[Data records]
---*---
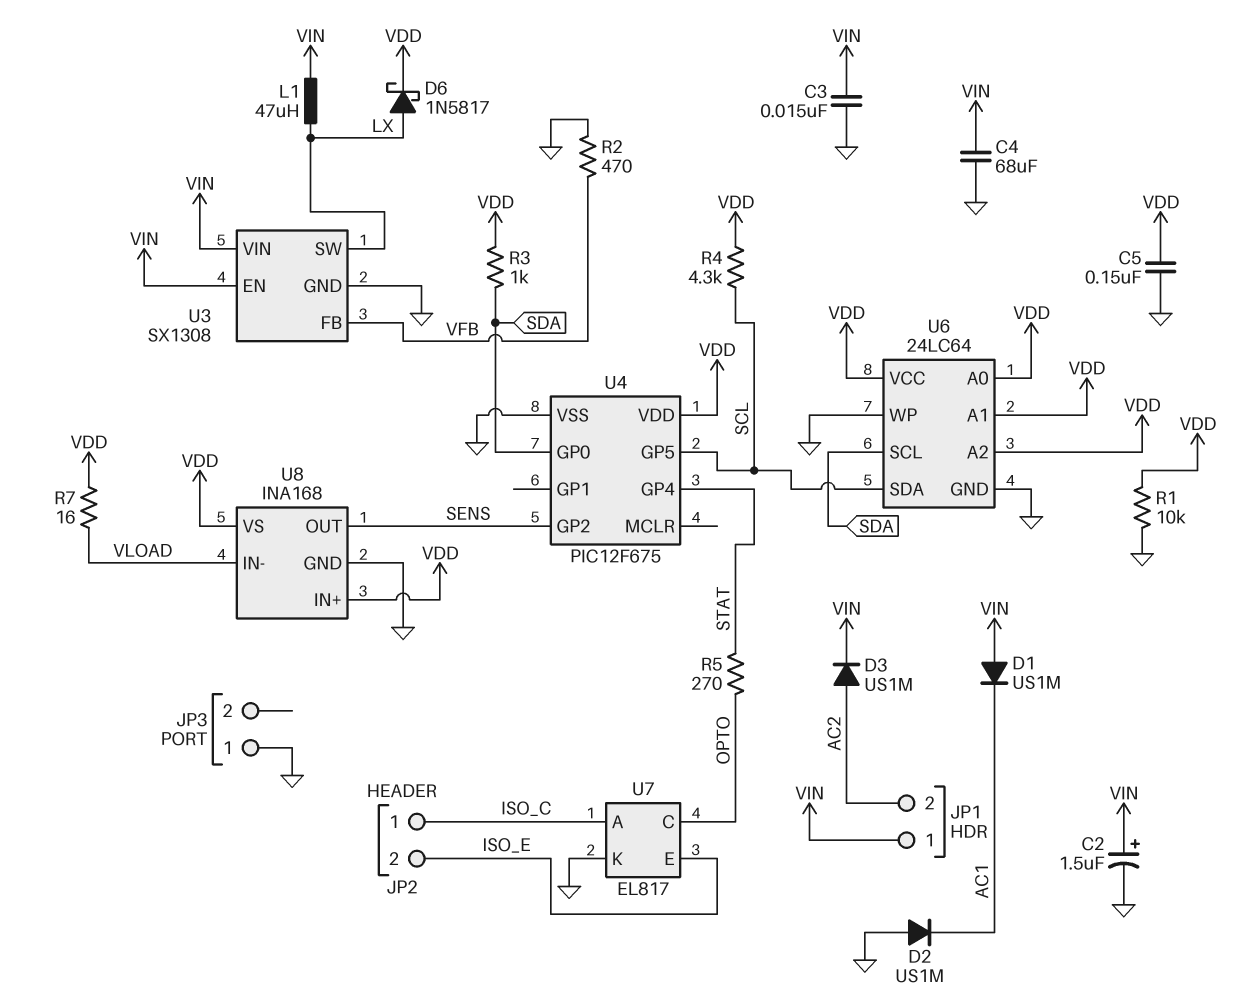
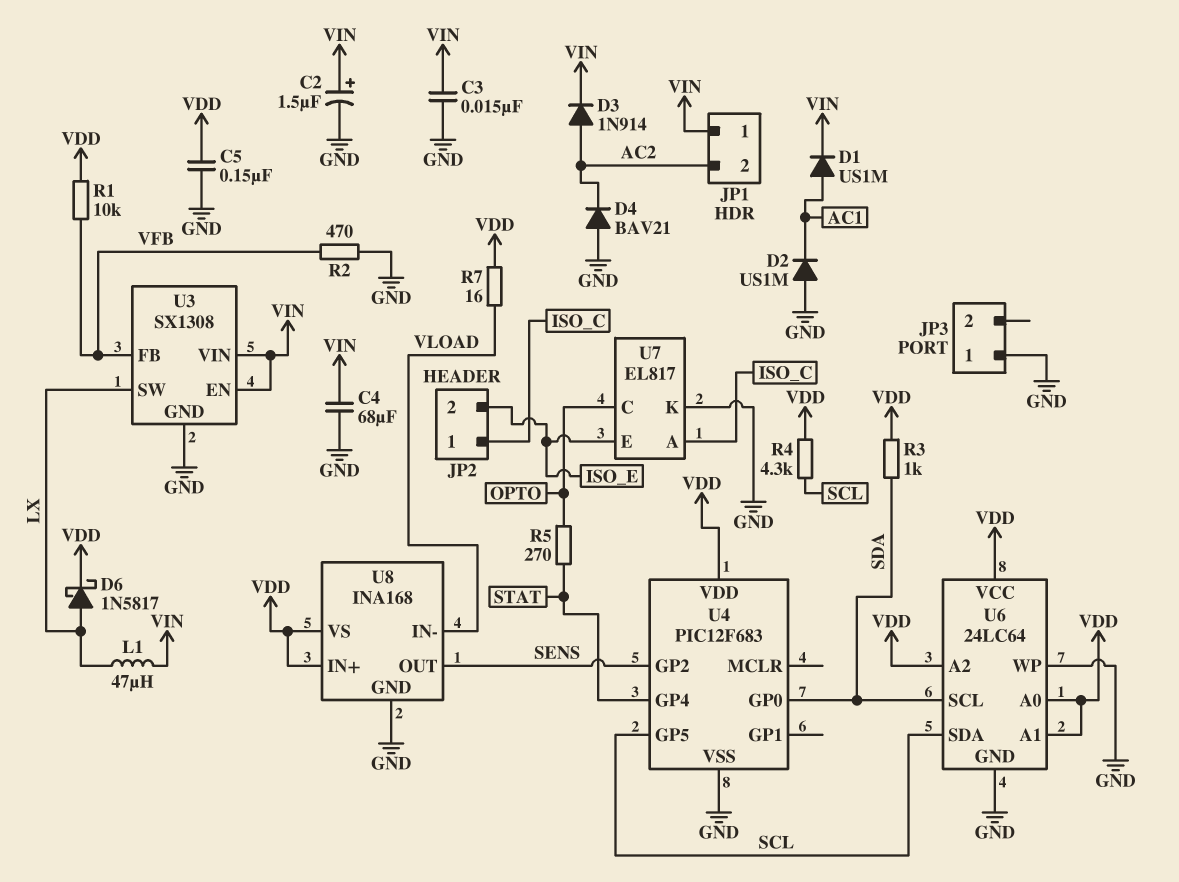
D1: diode US1M (A VIN, K AC1) -> diode US1M (A AC1, K VIN)
D3: diode US1M (A AC2, K VIN) -> diode 1N914 (A AC2, K VIN)
D4: none -> diode BAV21 (A GND, K AC2)
R1: 10k (GND, VDD) -> 10k (VDD, VFB)
U4: PIC12F675 -> PIC12F683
---*---
### THE TASK
Retype exactly, please, each line from the line that contains "R1: 10k (GND, VDD) -> 10k (VDD, VFB)" through the last line of the entries above, with nothing added.

### TASK ANSWER
R1: 10k (GND, VDD) -> 10k (VDD, VFB)
U4: PIC12F675 -> PIC12F683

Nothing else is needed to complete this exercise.